* **Instructions for the task**:
Copy exactly the lines of the material below that run from the one containing "camera: 85 degrees left, 10 degrees down" through the one containing "none -> purple phone [372,184,513,235]". Copy no other lines.

* **Supplied information**:

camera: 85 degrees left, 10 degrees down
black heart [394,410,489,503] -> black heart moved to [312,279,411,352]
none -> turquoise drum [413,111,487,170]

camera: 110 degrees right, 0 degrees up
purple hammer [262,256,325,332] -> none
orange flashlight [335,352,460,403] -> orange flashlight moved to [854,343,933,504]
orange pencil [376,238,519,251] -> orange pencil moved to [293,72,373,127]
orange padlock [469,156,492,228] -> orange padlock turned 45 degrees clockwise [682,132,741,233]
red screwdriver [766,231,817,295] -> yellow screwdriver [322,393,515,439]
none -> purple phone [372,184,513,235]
---
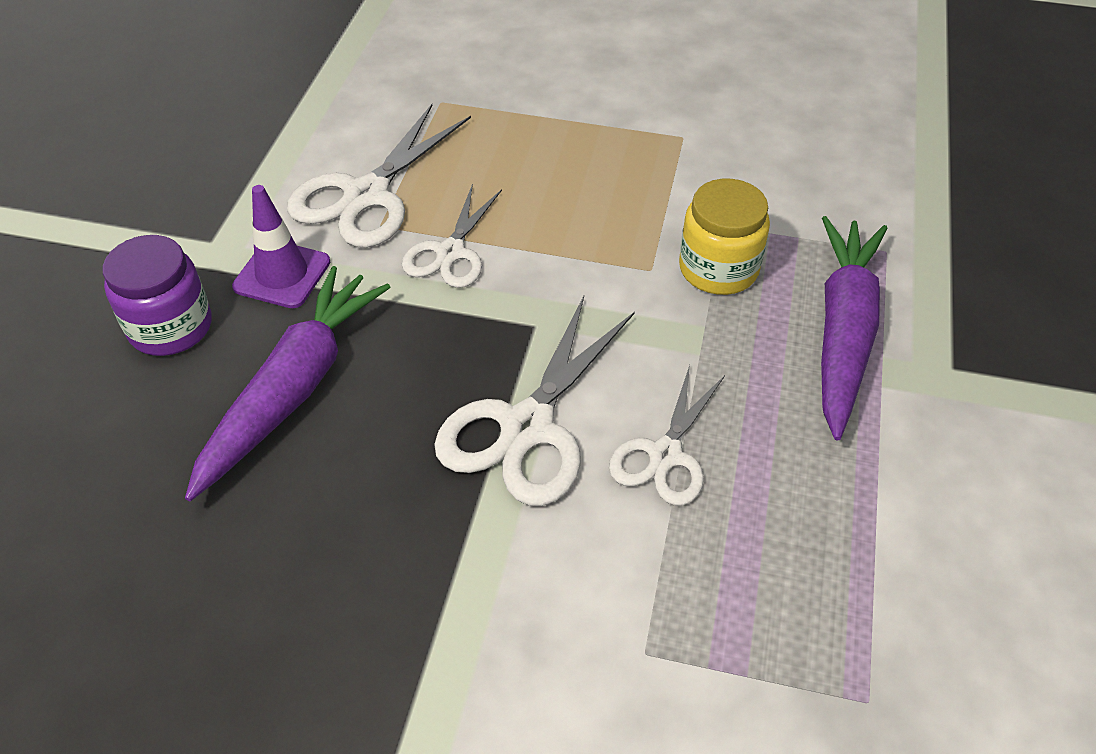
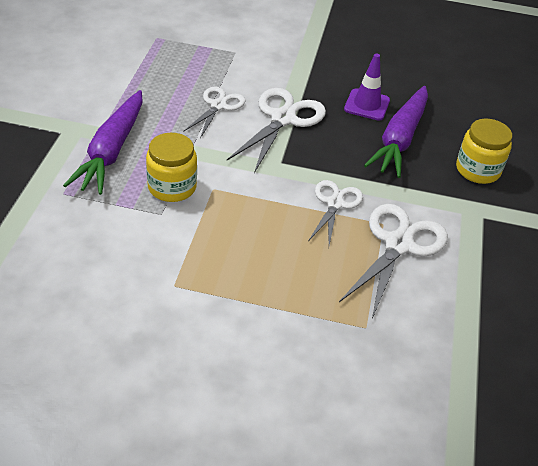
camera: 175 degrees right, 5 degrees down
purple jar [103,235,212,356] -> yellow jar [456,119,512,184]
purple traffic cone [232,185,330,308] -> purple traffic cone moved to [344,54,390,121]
---
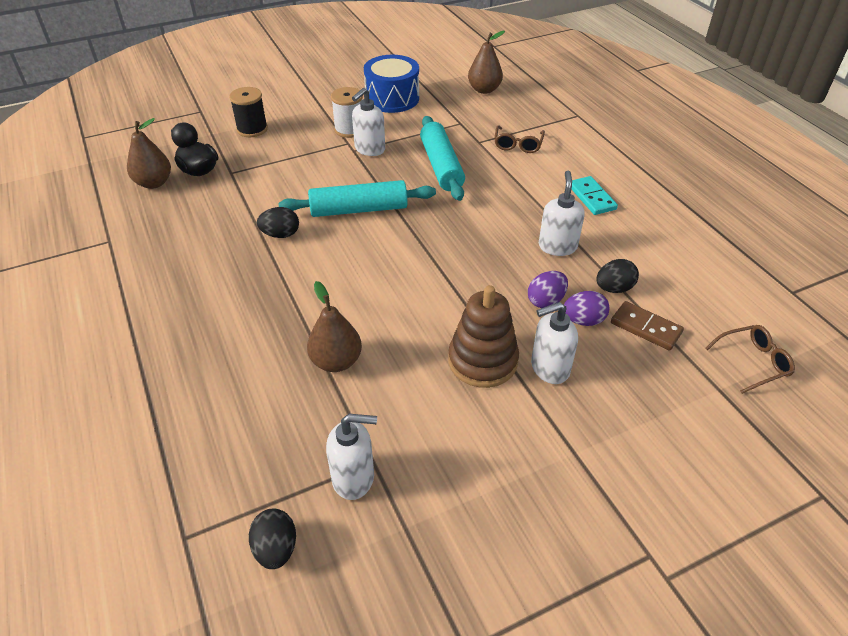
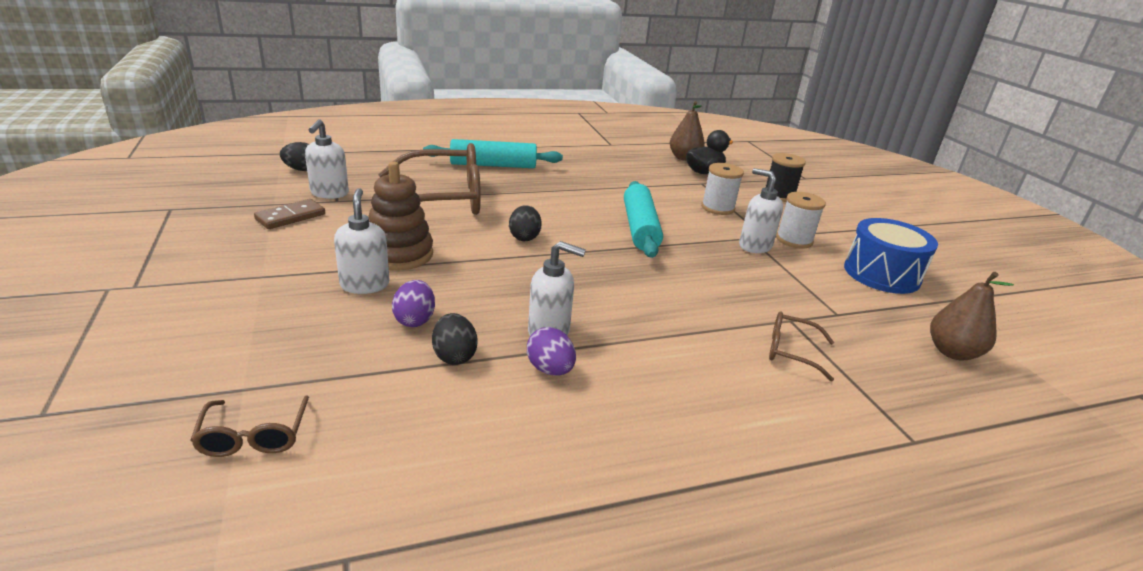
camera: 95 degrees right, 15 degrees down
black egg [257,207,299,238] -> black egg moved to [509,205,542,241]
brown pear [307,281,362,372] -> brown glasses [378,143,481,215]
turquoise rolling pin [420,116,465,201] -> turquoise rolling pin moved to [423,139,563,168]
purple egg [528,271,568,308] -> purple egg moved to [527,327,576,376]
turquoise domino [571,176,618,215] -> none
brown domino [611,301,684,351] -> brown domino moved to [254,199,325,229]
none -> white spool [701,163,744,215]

* **Output**:
camera: 85 degrees left, 10 degrees down
black heart [394,410,489,503] -> black heart moved to [312,279,411,352]
none -> turquoise drum [413,111,487,170]

camera: 110 degrees right, 0 degrees up
purple hammer [262,256,325,332] -> none
orange flashlight [335,352,460,403] -> orange flashlight moved to [854,343,933,504]
orange pencil [376,238,519,251] -> orange pencil moved to [293,72,373,127]
orange padlock [469,156,492,228] -> orange padlock turned 45 degrees clockwise [682,132,741,233]
red screwdriver [766,231,817,295] -> yellow screwdriver [322,393,515,439]
none -> purple phone [372,184,513,235]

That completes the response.